**What the exercise asks:** Leaving out all pictures, retype the records exactly.

○ ○ ○ ○ ○

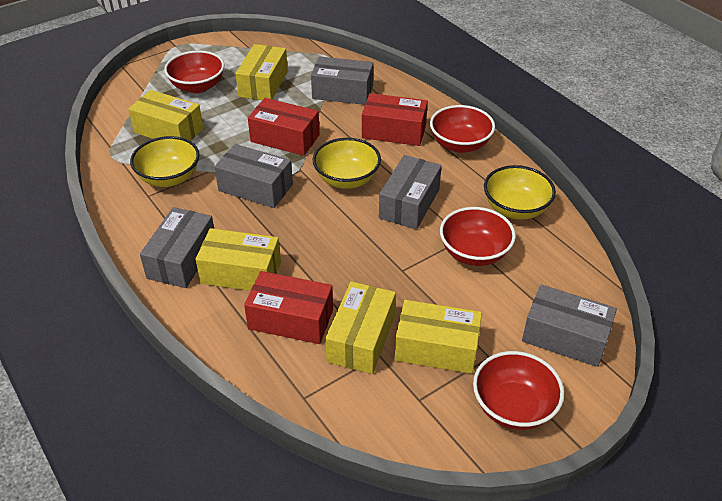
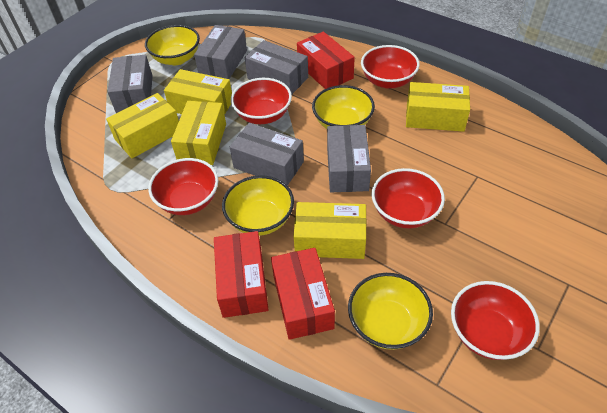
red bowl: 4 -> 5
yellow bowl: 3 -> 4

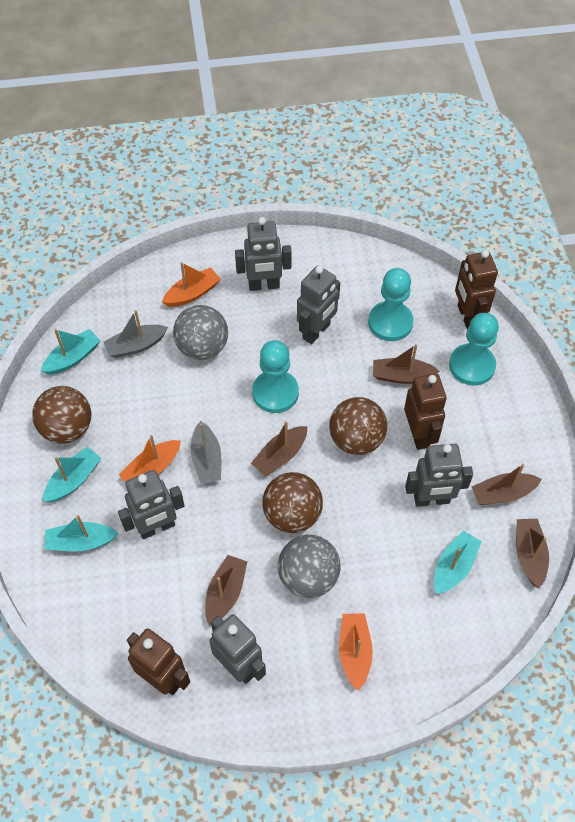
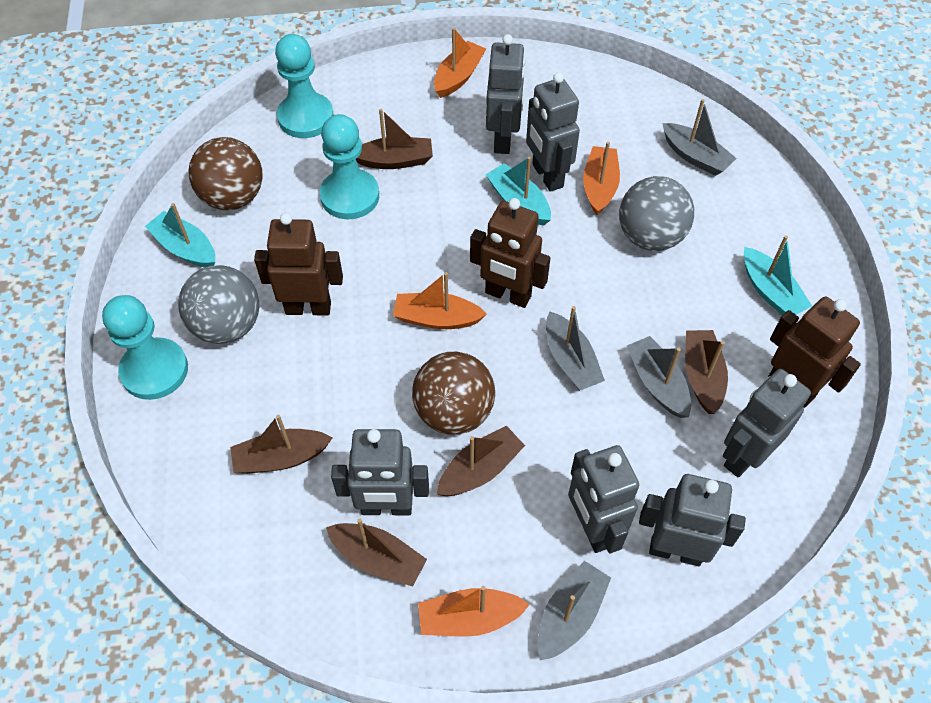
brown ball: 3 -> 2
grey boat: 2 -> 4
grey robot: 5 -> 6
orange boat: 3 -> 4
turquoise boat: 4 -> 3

○ ○ ○ ○ ○

**Answer for this exercise:**
red bowl: 4 -> 5
yellow bowl: 3 -> 4

brown ball: 3 -> 2
grey boat: 2 -> 4
grey robot: 5 -> 6
orange boat: 3 -> 4
turquoise boat: 4 -> 3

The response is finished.